Your instructions
Where a line of the entries below includes the string "none", count it. Give only the resulting number.
━━━ Given records ━━━
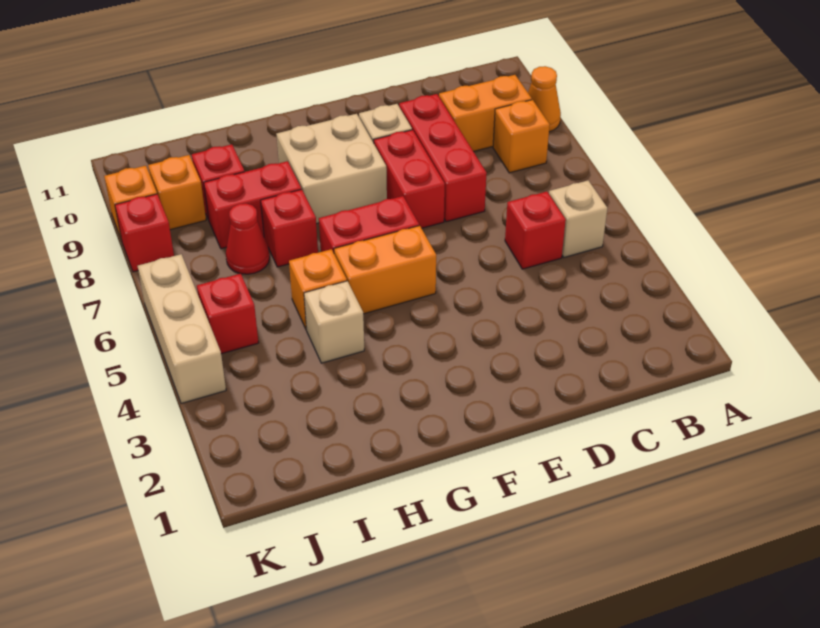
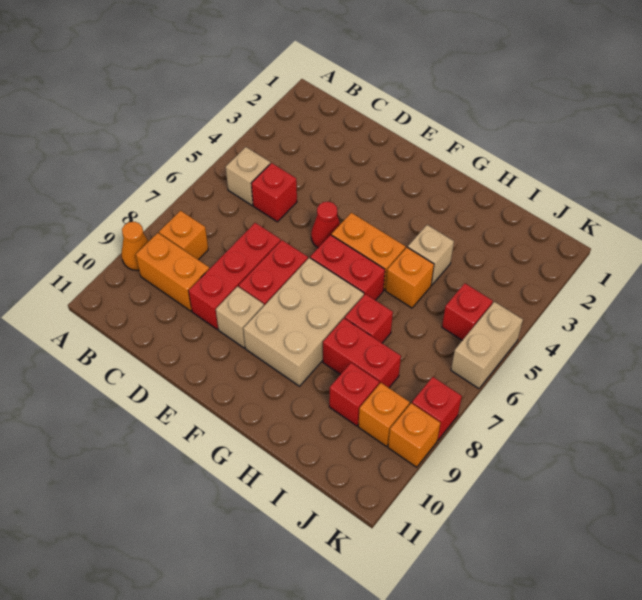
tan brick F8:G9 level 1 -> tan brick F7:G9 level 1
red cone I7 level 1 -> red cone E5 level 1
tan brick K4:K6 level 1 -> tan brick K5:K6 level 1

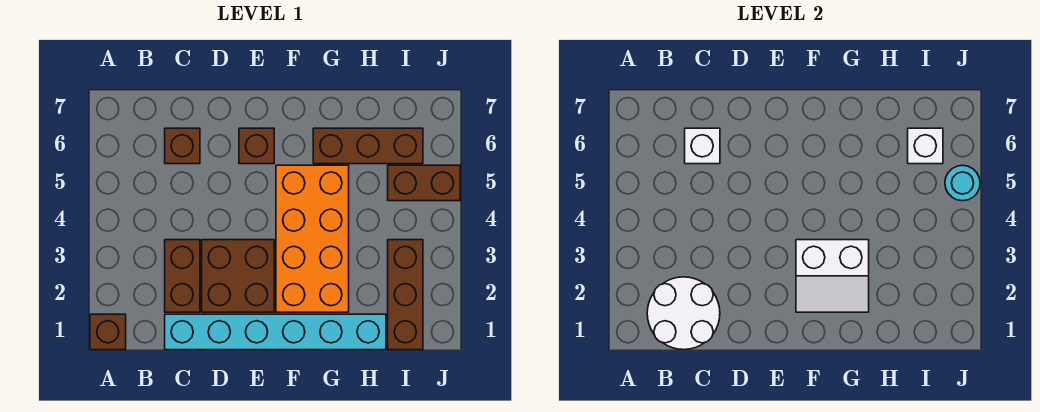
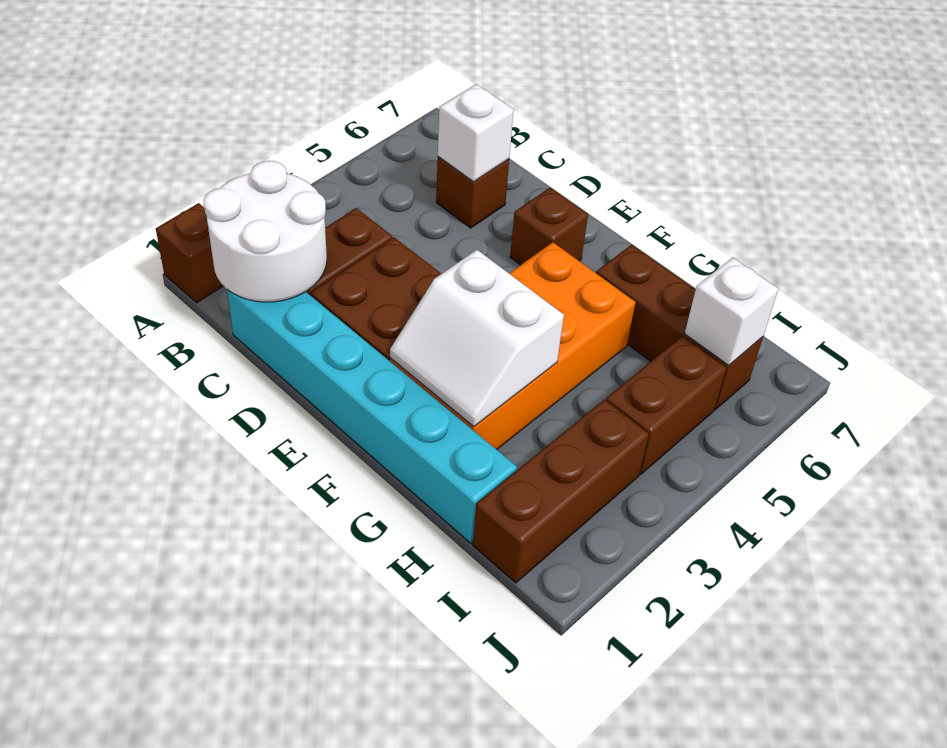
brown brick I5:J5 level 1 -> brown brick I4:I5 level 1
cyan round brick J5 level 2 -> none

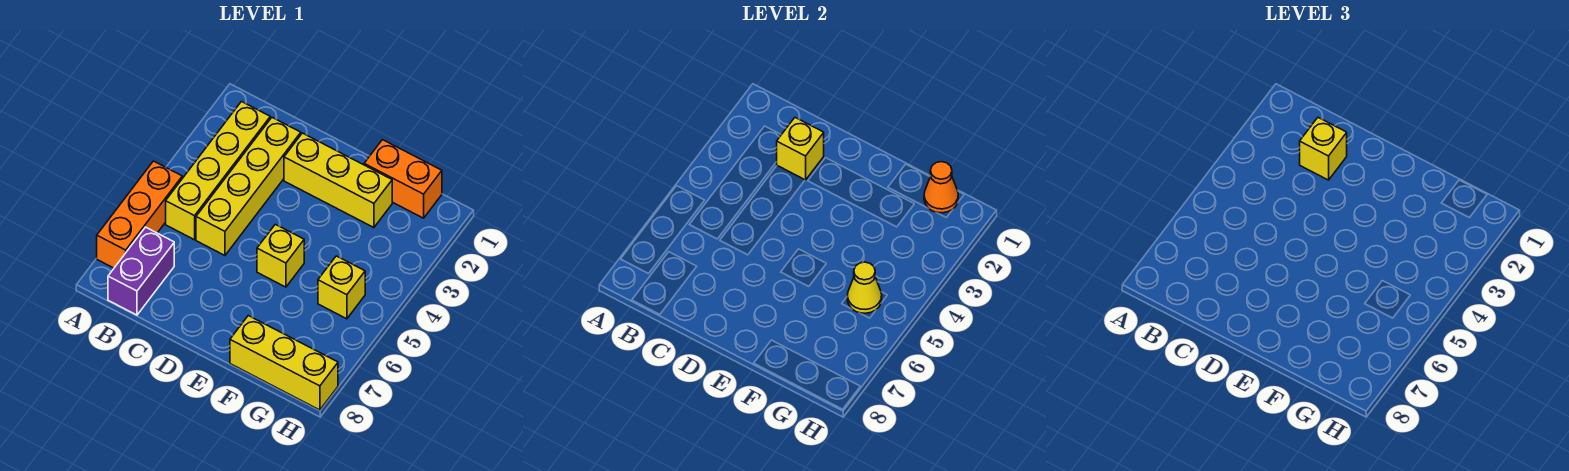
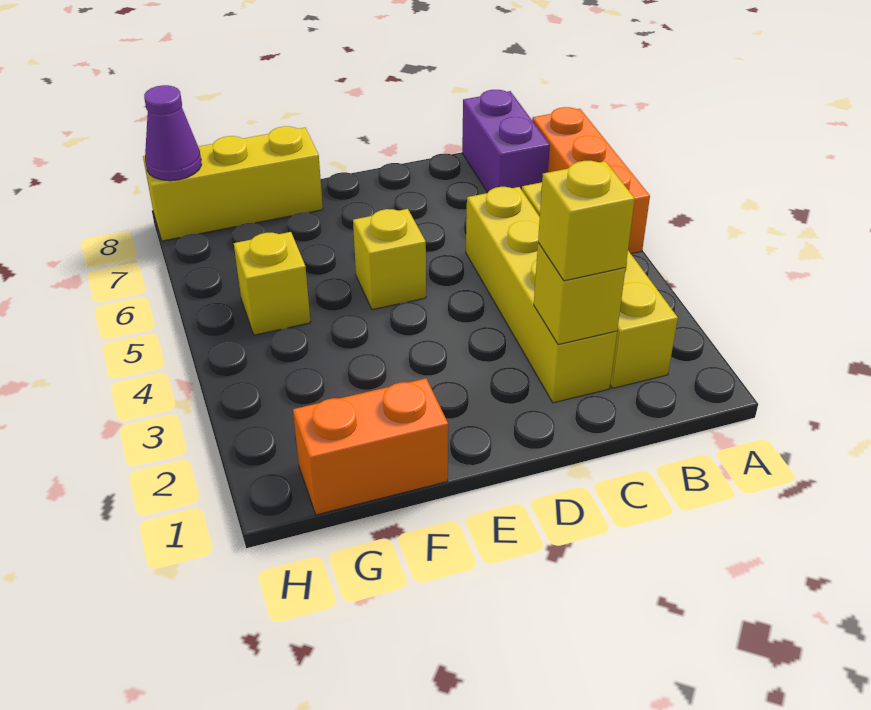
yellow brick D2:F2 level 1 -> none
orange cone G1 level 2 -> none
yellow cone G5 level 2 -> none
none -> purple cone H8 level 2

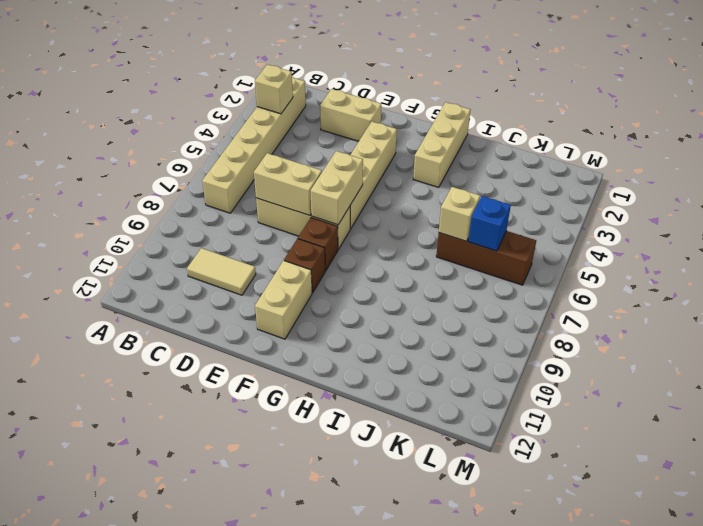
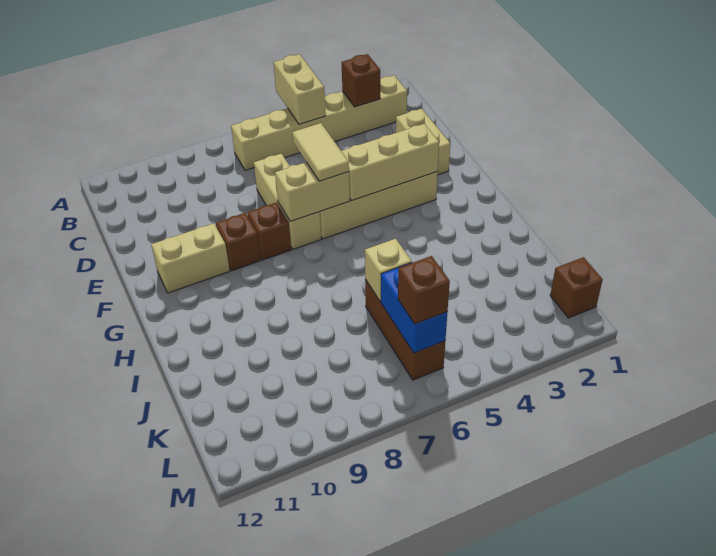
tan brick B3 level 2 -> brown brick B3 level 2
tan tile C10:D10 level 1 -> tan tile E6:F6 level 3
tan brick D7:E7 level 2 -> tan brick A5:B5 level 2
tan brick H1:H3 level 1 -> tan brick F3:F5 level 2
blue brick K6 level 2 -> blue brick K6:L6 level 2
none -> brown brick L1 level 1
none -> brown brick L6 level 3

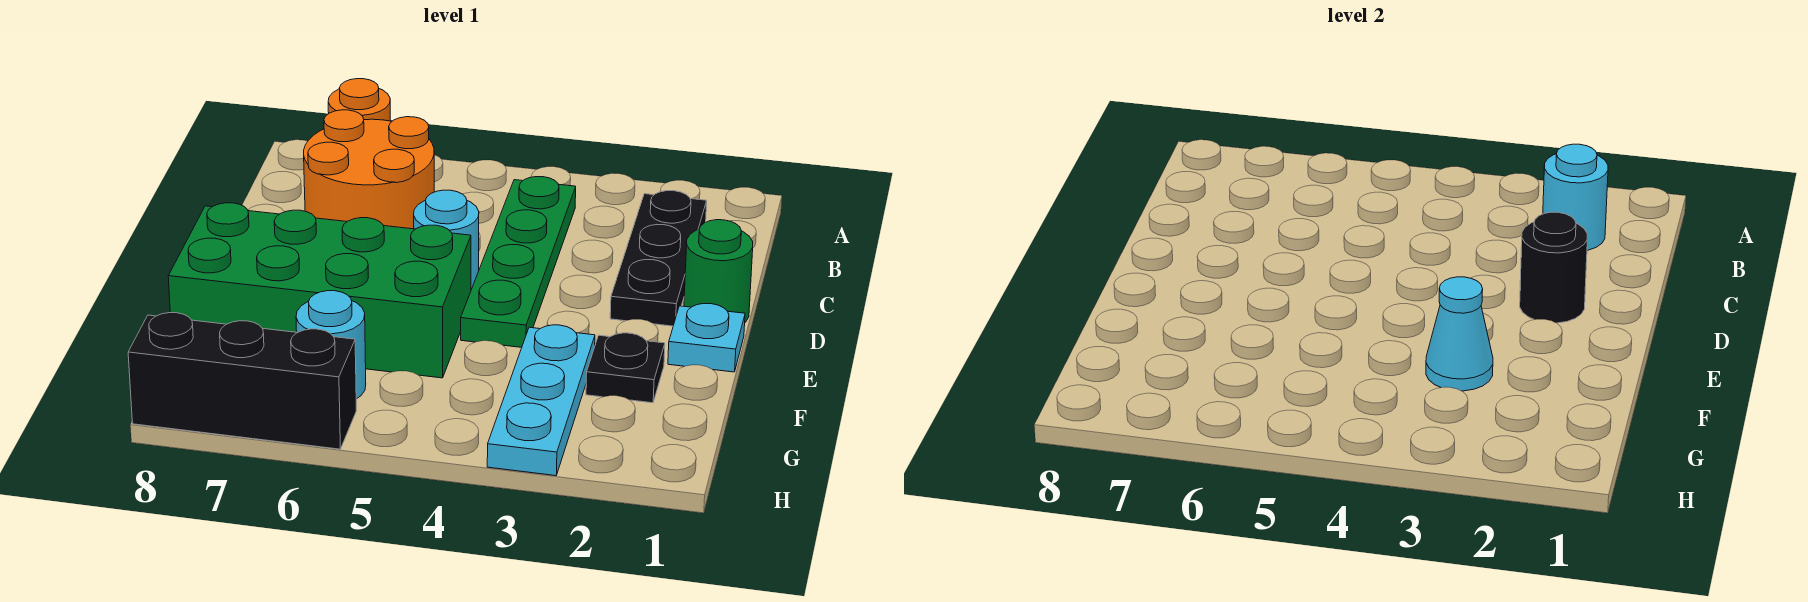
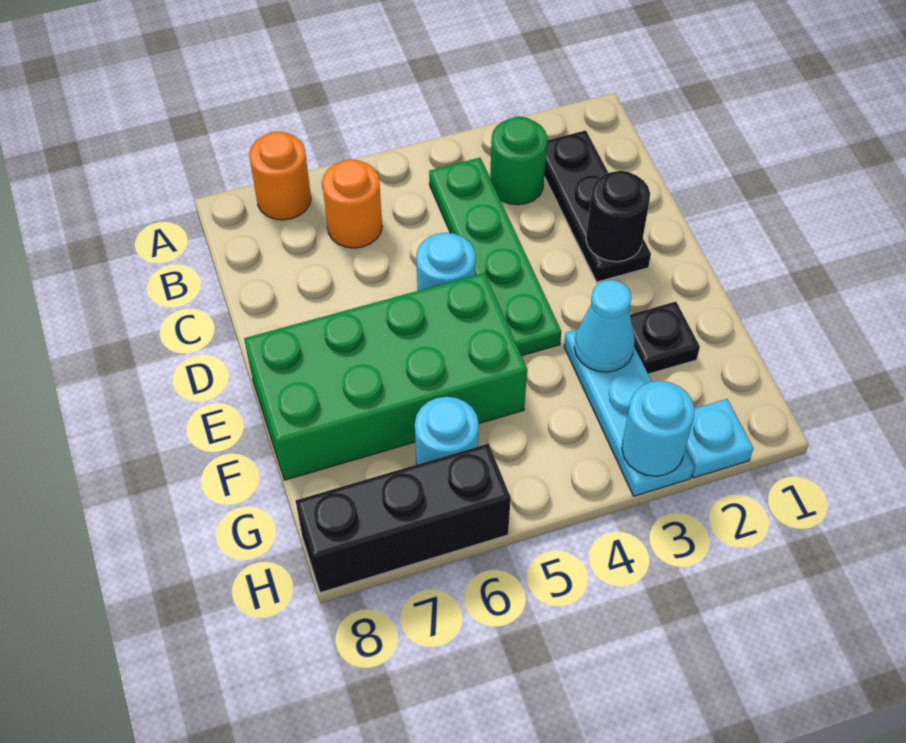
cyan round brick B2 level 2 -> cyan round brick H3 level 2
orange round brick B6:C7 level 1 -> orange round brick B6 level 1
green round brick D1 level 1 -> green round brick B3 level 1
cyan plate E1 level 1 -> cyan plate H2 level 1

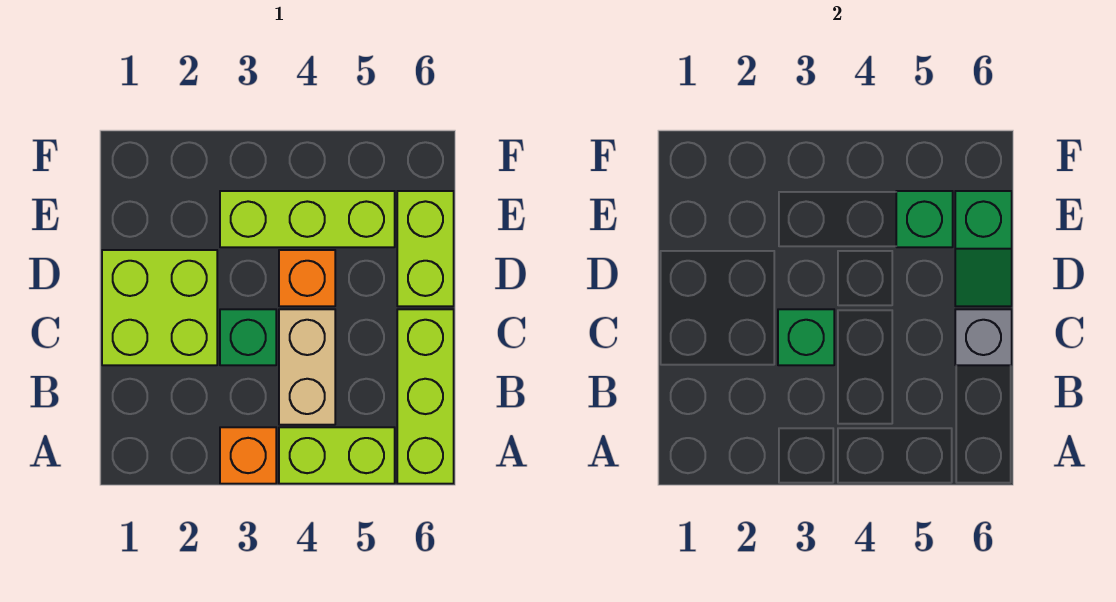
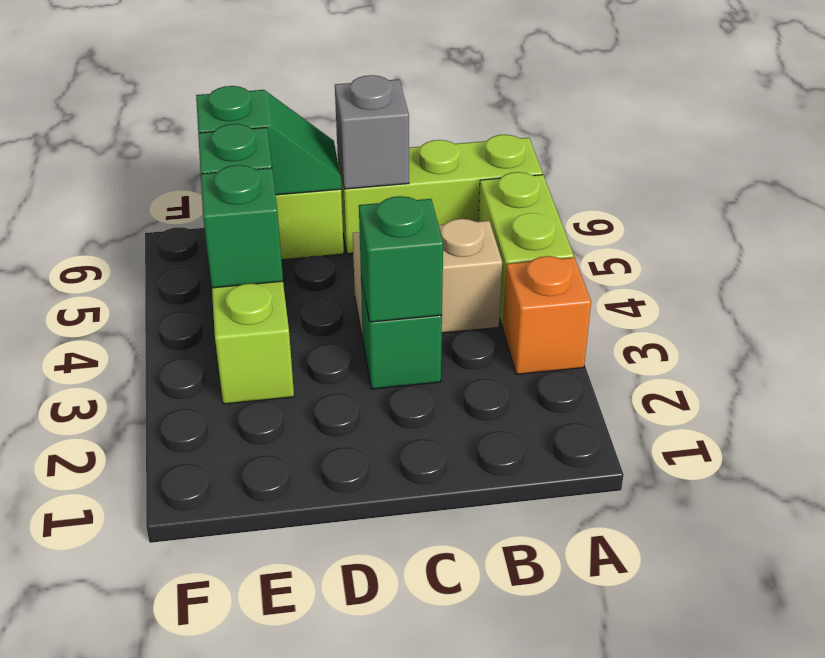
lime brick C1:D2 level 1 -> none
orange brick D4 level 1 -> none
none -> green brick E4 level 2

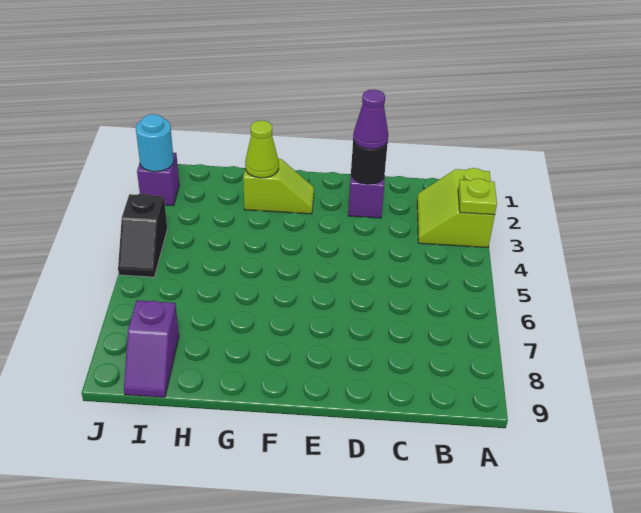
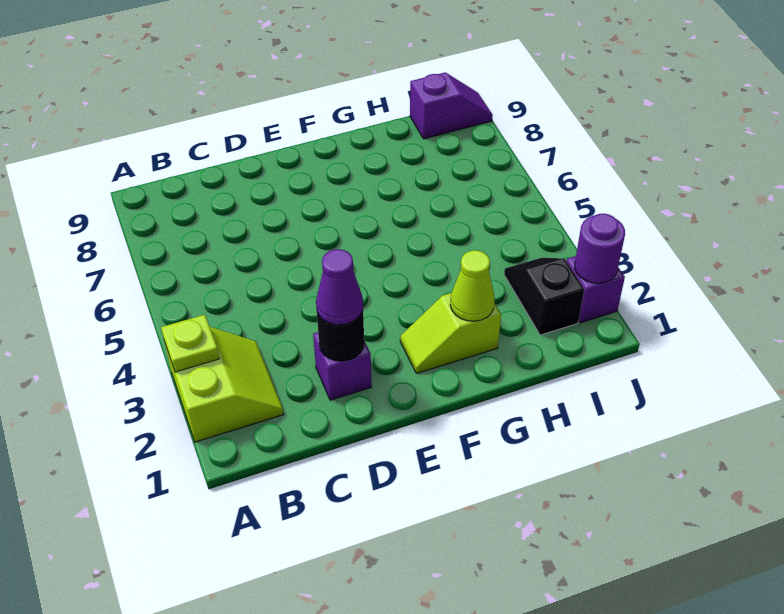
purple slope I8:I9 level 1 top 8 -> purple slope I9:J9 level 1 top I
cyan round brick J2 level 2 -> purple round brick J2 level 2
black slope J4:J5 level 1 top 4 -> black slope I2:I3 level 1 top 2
━━━
Solution for this problem
10